## Written task
Copy every line of the records below word for word, but leave out the picture lines.

## BEGIN Supplied material

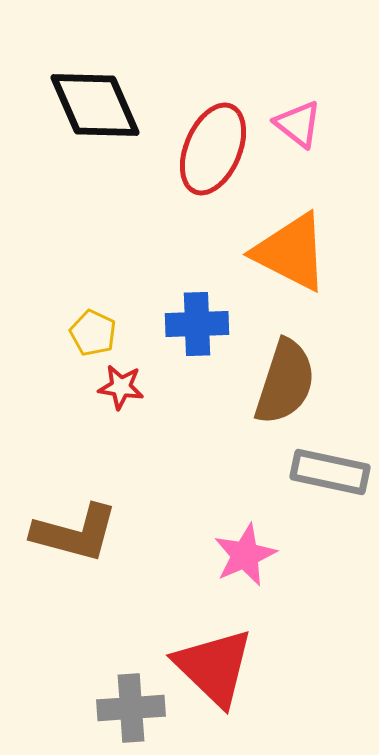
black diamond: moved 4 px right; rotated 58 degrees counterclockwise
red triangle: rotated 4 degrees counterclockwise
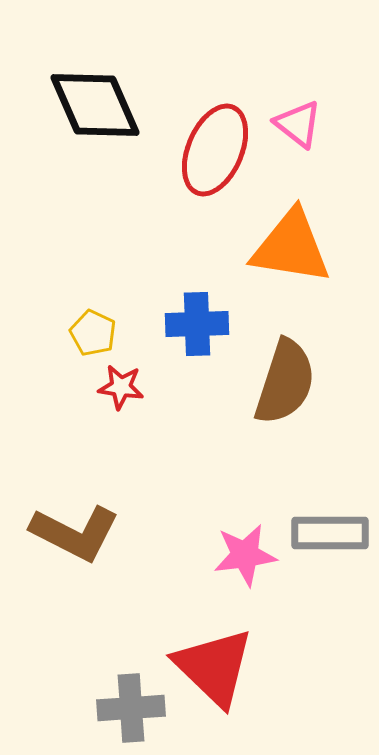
red ellipse: moved 2 px right, 1 px down
orange triangle: moved 5 px up; rotated 18 degrees counterclockwise
gray rectangle: moved 61 px down; rotated 12 degrees counterclockwise
brown L-shape: rotated 12 degrees clockwise
pink star: rotated 16 degrees clockwise
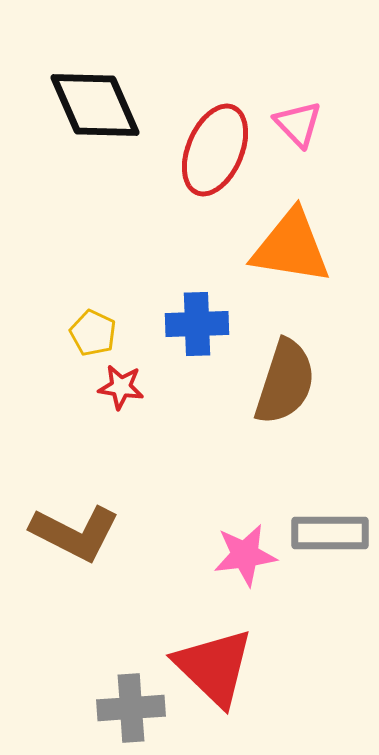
pink triangle: rotated 8 degrees clockwise
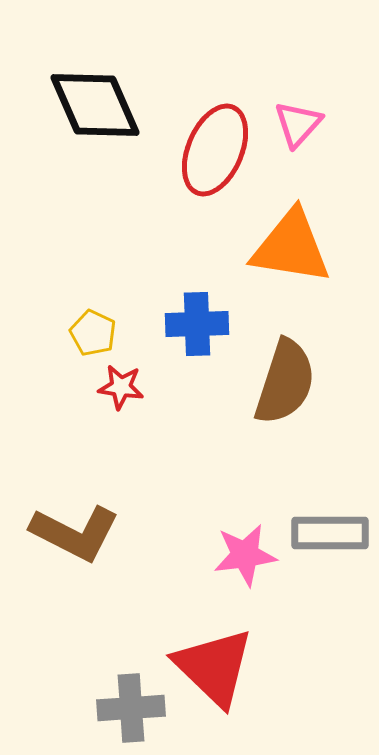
pink triangle: rotated 26 degrees clockwise
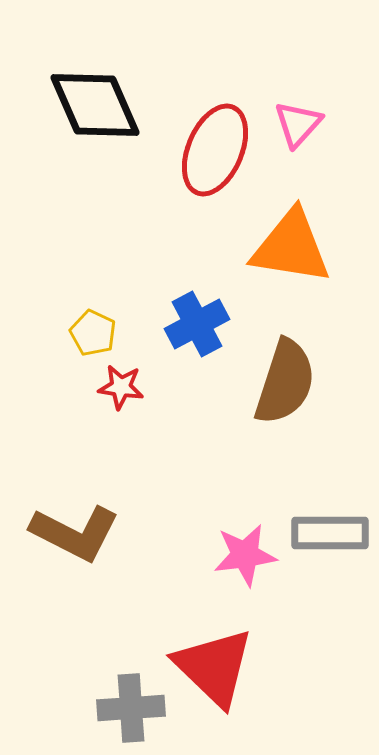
blue cross: rotated 26 degrees counterclockwise
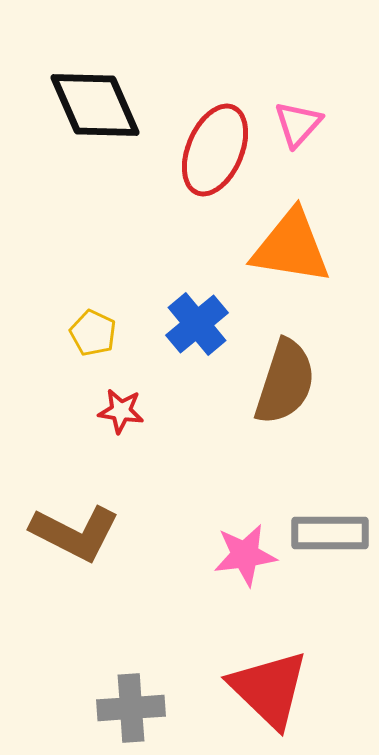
blue cross: rotated 12 degrees counterclockwise
red star: moved 24 px down
red triangle: moved 55 px right, 22 px down
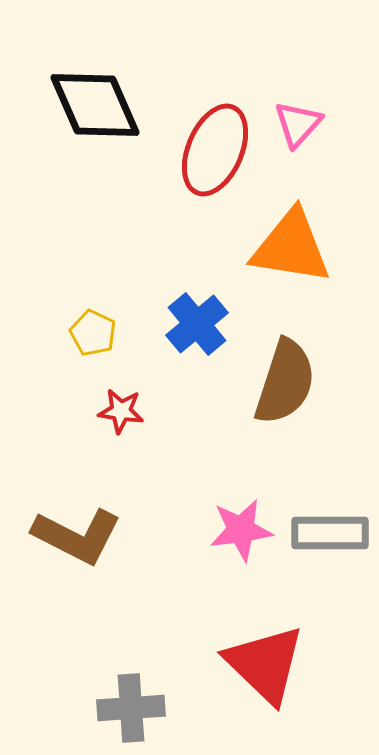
brown L-shape: moved 2 px right, 3 px down
pink star: moved 4 px left, 25 px up
red triangle: moved 4 px left, 25 px up
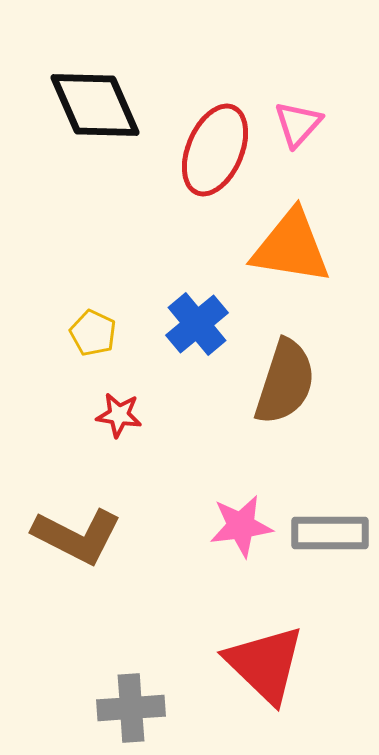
red star: moved 2 px left, 4 px down
pink star: moved 4 px up
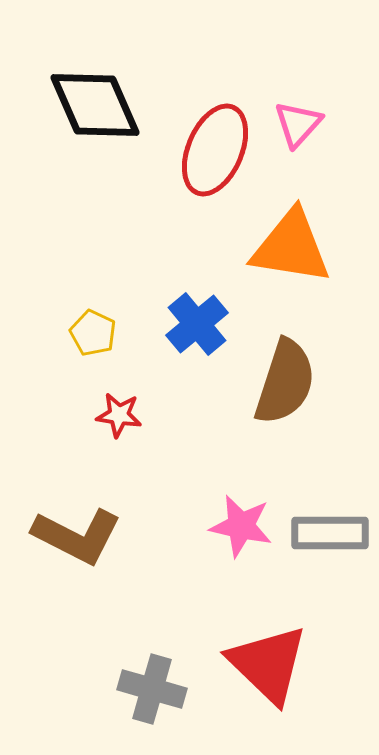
pink star: rotated 20 degrees clockwise
red triangle: moved 3 px right
gray cross: moved 21 px right, 19 px up; rotated 20 degrees clockwise
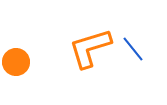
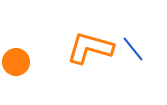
orange L-shape: rotated 33 degrees clockwise
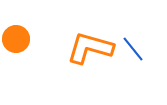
orange circle: moved 23 px up
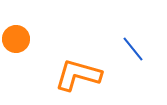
orange L-shape: moved 12 px left, 27 px down
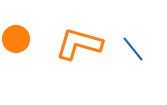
orange L-shape: moved 1 px right, 31 px up
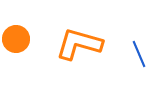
blue line: moved 6 px right, 5 px down; rotated 16 degrees clockwise
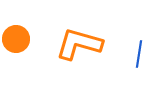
blue line: rotated 32 degrees clockwise
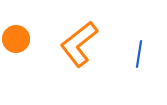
orange L-shape: rotated 54 degrees counterclockwise
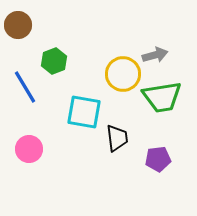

## END Supplied material

## Answer to the problem
black diamond: moved 4 px right; rotated 58 degrees counterclockwise
red triangle: rotated 4 degrees counterclockwise
red ellipse: moved 2 px right, 1 px down
orange triangle: moved 5 px up; rotated 18 degrees counterclockwise
gray rectangle: moved 61 px down; rotated 12 degrees counterclockwise
brown L-shape: rotated 12 degrees clockwise
pink star: rotated 16 degrees clockwise
pink triangle: rotated 8 degrees clockwise
pink triangle: rotated 26 degrees clockwise
blue cross: rotated 26 degrees counterclockwise
blue cross: rotated 12 degrees counterclockwise
red star: moved 24 px down
red triangle: moved 55 px right, 22 px down
brown L-shape: moved 2 px right, 3 px down
pink star: moved 4 px left, 25 px up
red triangle: moved 4 px left, 25 px up
red star: moved 2 px left, 4 px down
pink star: moved 4 px up
pink star: rotated 20 degrees clockwise
red triangle: moved 3 px right
gray cross: moved 21 px right, 19 px up; rotated 20 degrees clockwise
orange L-shape: rotated 33 degrees clockwise
orange circle: moved 23 px up
orange L-shape: moved 12 px left, 27 px down
orange L-shape: moved 1 px right, 31 px up
blue line: moved 6 px right, 5 px down; rotated 16 degrees clockwise
blue line: rotated 32 degrees clockwise
orange L-shape: rotated 54 degrees counterclockwise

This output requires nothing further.